> **What you are asked to do**: Please print every record below exactly as it appears, but leave out the pictures.

(Object transformation records)
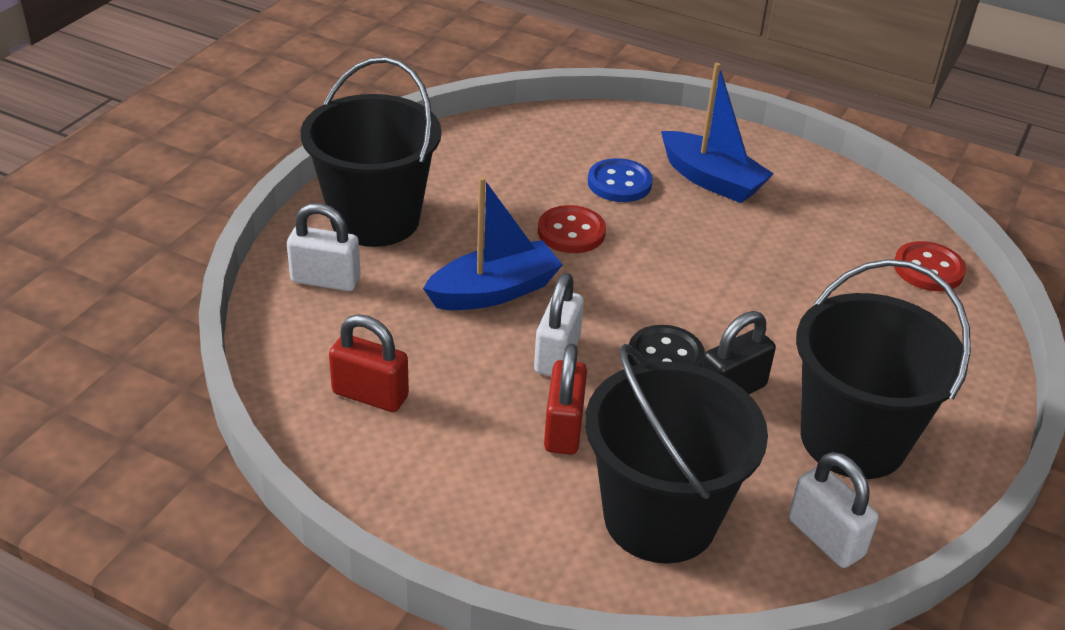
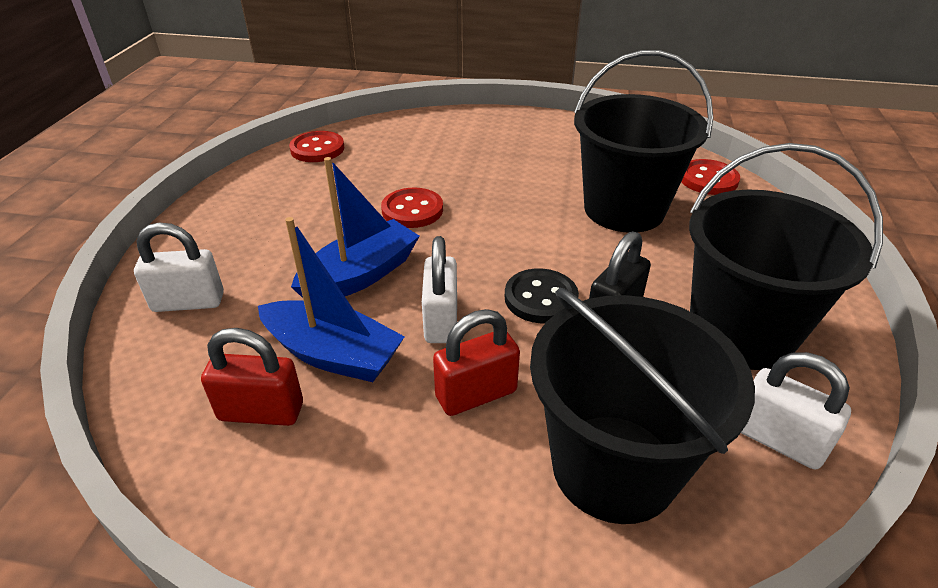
camera: 15 degrees left, 0 degrees up
(375, 219) = (228, 236): black bucket -> black bucket (624, 209)
(492, 134) = (317, 149): none -> red button
(563, 428) = (476, 394): red padlock -> red padlock turned 75 degrees clockwise
(619, 183) = (437, 165): blue button -> none
(711, 180) = (510, 149): blue boat -> blue boat (333, 354)

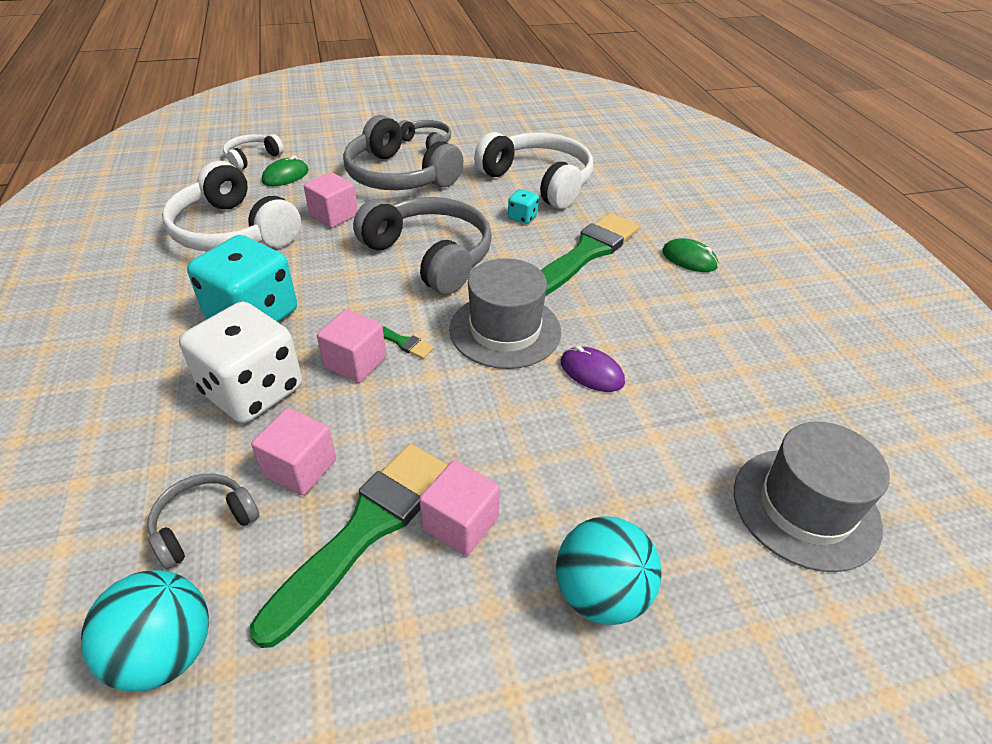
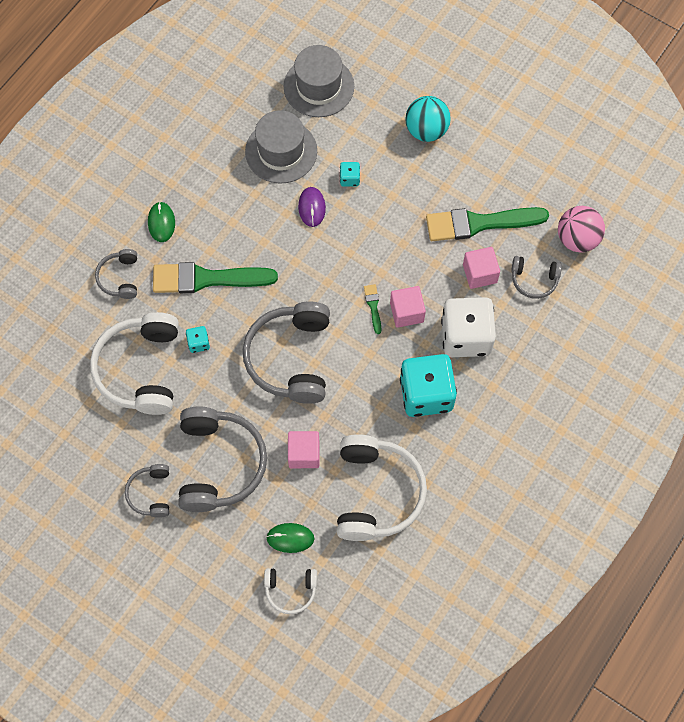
camera: 130 degrees left, 25 degrees up
(165, 652) = (577, 239): turquoise ball -> pink ball
(460, 523) = (444, 194): pink cube -> none
(505, 330) = (318, 267): grey hat -> grey hat (281, 151)
(599, 434) = (349, 179): none -> turquoise dice
(648, 210) = (120, 278): none -> grey headphones

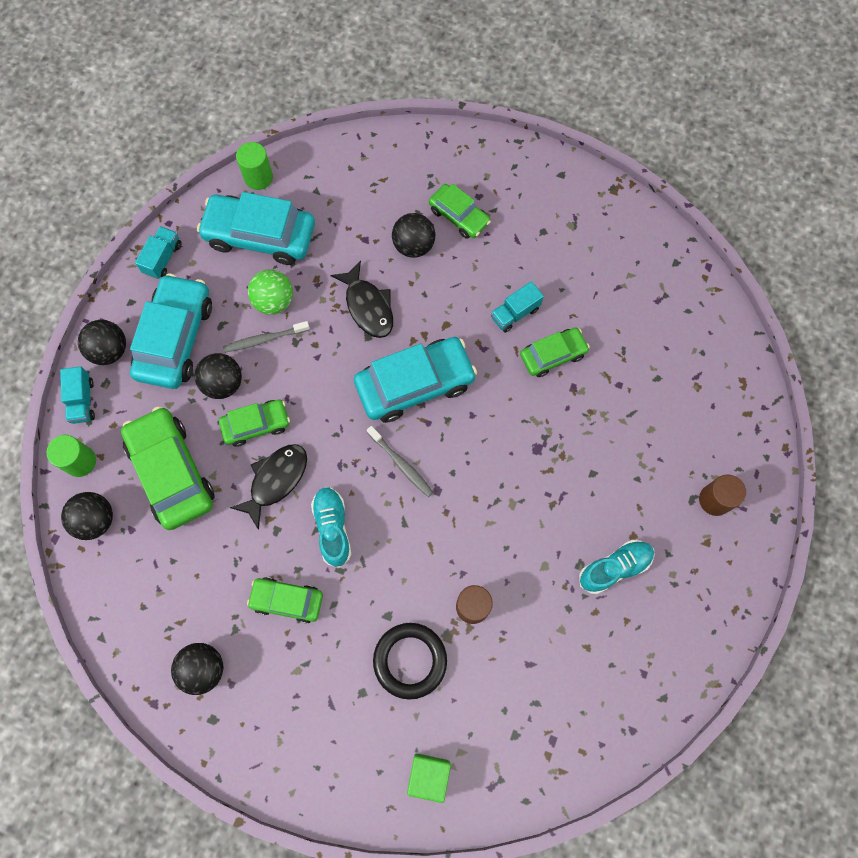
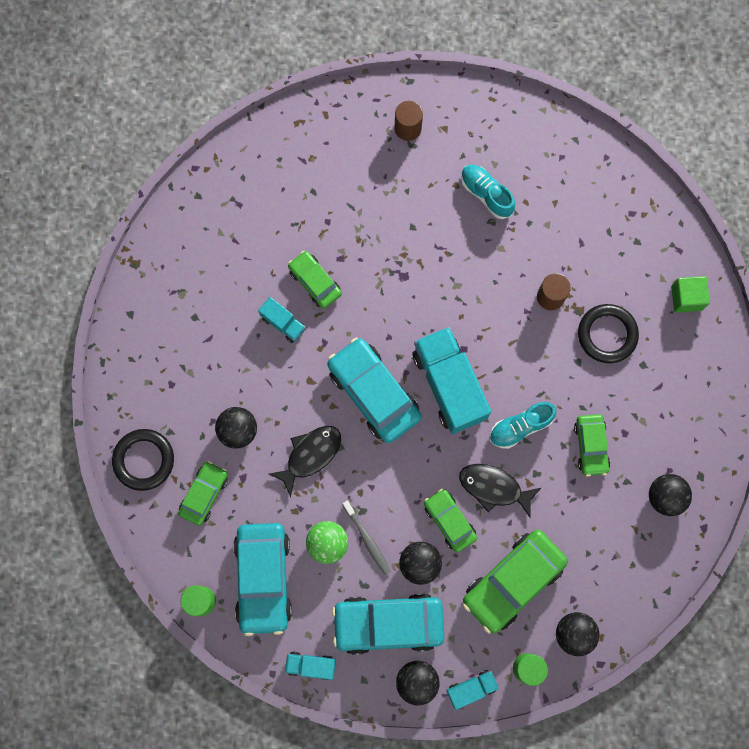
camera: 105 degrees left, 5 degrees up
(401, 464) = (449, 385): grey toothbrush -> turquoise truck
(409, 157) = (144, 460): none -> black ring
(459, 216) = (197, 397): green car -> green car (204, 494)

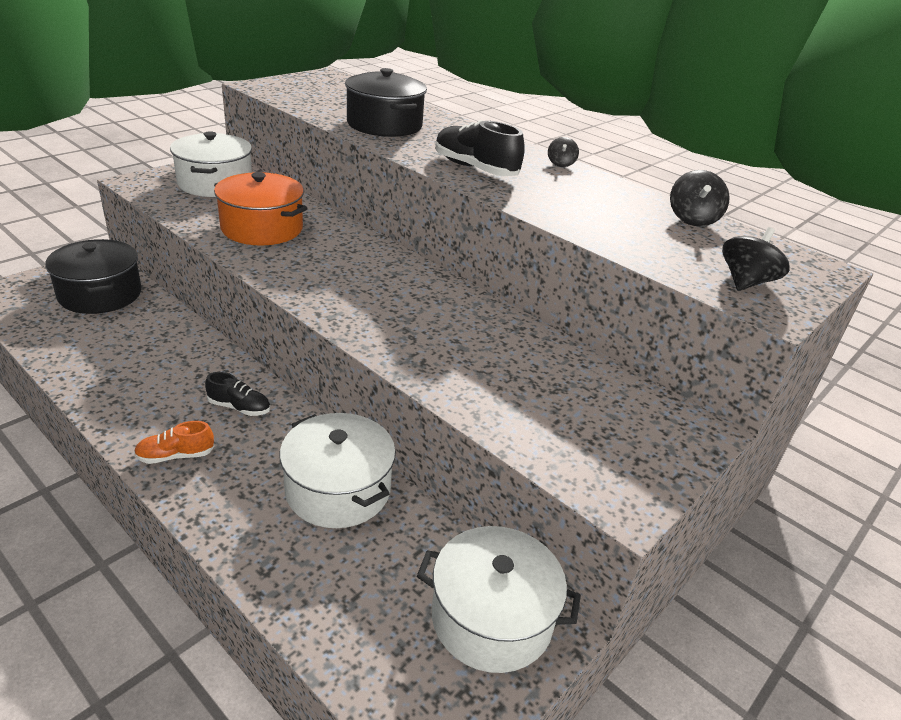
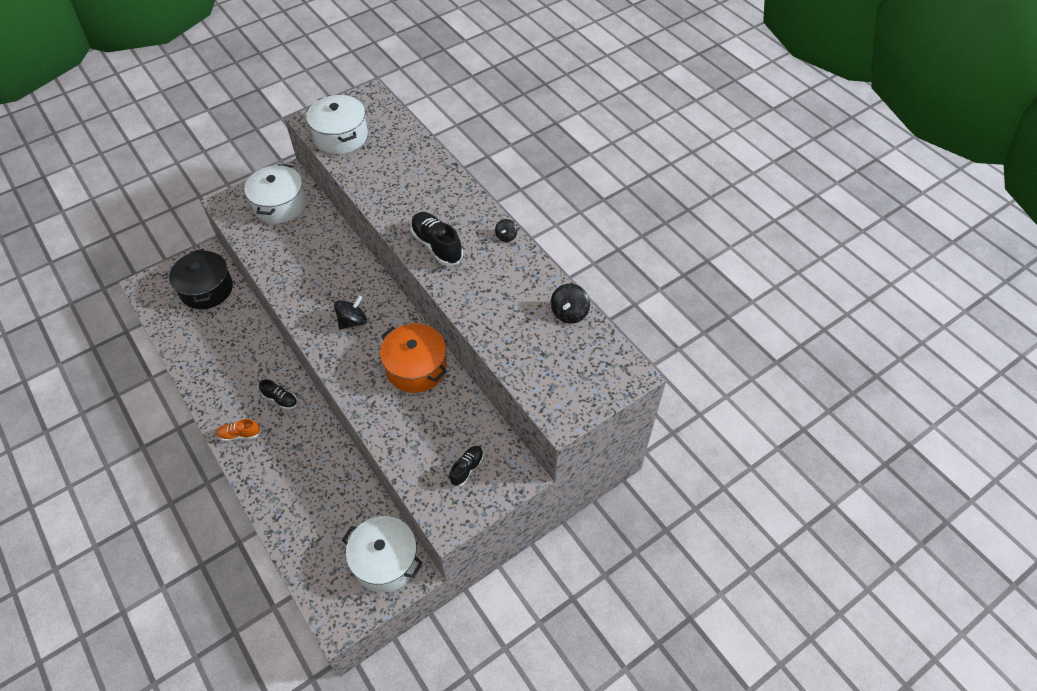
camera: 15 degrees right, 20 degrees up
(262, 228) = (303, 262): orange pot -> orange pot (416, 367)
(338, 490) = (325, 468): white pot -> white pot (340, 136)
(384, 125) = (391, 181): black pot -> none
(613, 429) = (467, 468): none -> black shoe
(746, 282) = (563, 388): black spinning top -> black spinning top (352, 321)

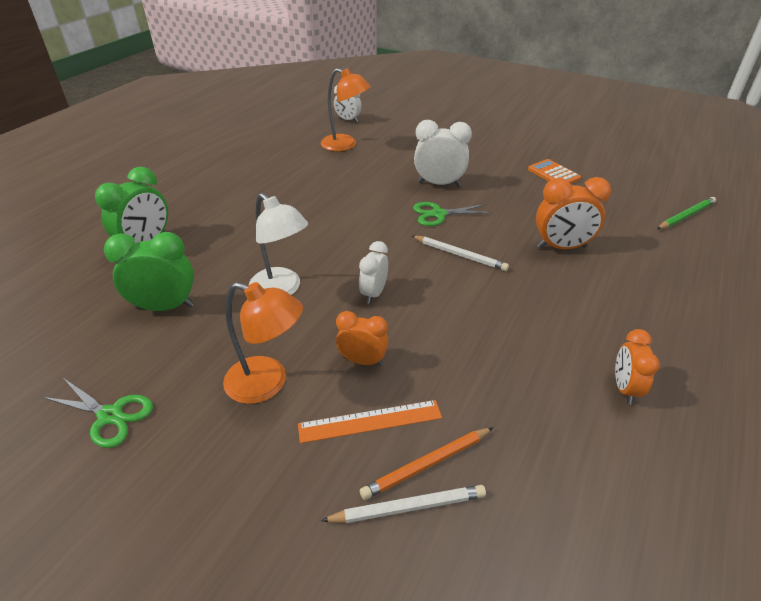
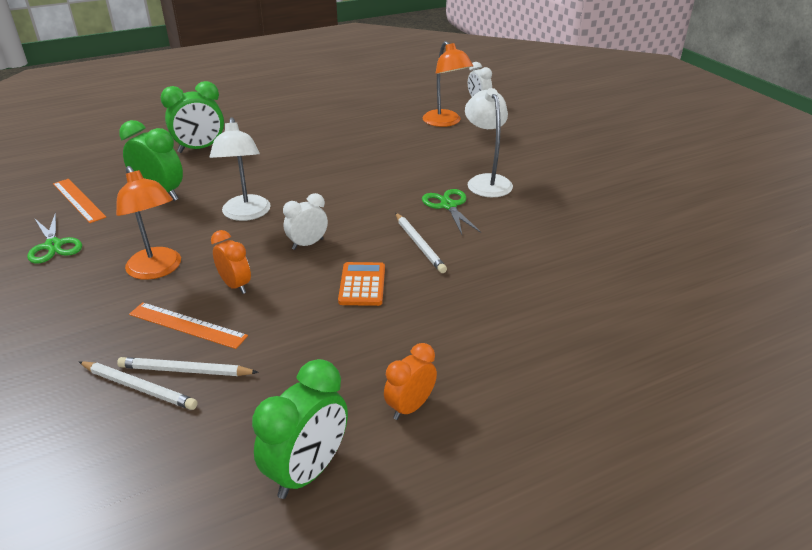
camera: 35 degrees right, 5 degrees down
(72, 352) = (79, 200): none -> orange ruler
(427, 464) = (185, 370): orange pencil -> white pencil
(438, 214) = (448, 206): green scissors -> green scissors turned 45 degrees clockwise
(439, 184) = (486, 181): white clock -> white lamp
(553, 174) = (623, 211): orange calculator -> orange calculator (362, 285)
(561, 247) = (527, 276): orange clock -> none
(633, 486) = (307, 471): none -> green clock
(686, 216) = (726, 304): green pencil -> none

> **Task solution**:
camera: 15 degrees left, 0 degrees up
(375, 219) = (228, 236): black bucket -> black bucket (624, 209)
(492, 134) = (317, 149): none -> red button
(563, 428) = (476, 394): red padlock -> red padlock turned 75 degrees clockwise
(619, 183) = (437, 165): blue button -> none
(711, 180) = (510, 149): blue boat -> blue boat (333, 354)

camera: 130 degrees left, 25 degrees up
(165, 652) = (577, 239): turquoise ball -> pink ball
(460, 523) = (444, 194): pink cube -> none
(505, 330) = (318, 267): grey hat -> grey hat (281, 151)
(599, 434) = (349, 179): none -> turquoise dice
(648, 210) = (120, 278): none -> grey headphones

camera: 105 degrees left, 5 degrees up
(401, 464) = (449, 385): grey toothbrush -> turquoise truck
(409, 157) = (144, 460): none -> black ring
(459, 216) = (197, 397): green car -> green car (204, 494)

camera: 15 degrees right, 20 degrees up
(262, 228) = (303, 262): orange pot -> orange pot (416, 367)
(338, 490) = (325, 468): white pot -> white pot (340, 136)
(384, 125) = (391, 181): black pot -> none
(613, 429) = (467, 468): none -> black shoe
(746, 282) = (563, 388): black spinning top -> black spinning top (352, 321)

camera: 35 degrees right, 5 degrees down
(72, 352) = (79, 200): none -> orange ruler
(427, 464) = (185, 370): orange pencil -> white pencil
(438, 214) = (448, 206): green scissors -> green scissors turned 45 degrees clockwise
(439, 184) = (486, 181): white clock -> white lamp
(553, 174) = (623, 211): orange calculator -> orange calculator (362, 285)
(561, 247) = (527, 276): orange clock -> none
(633, 486) = (307, 471): none -> green clock
(686, 216) = (726, 304): green pencil -> none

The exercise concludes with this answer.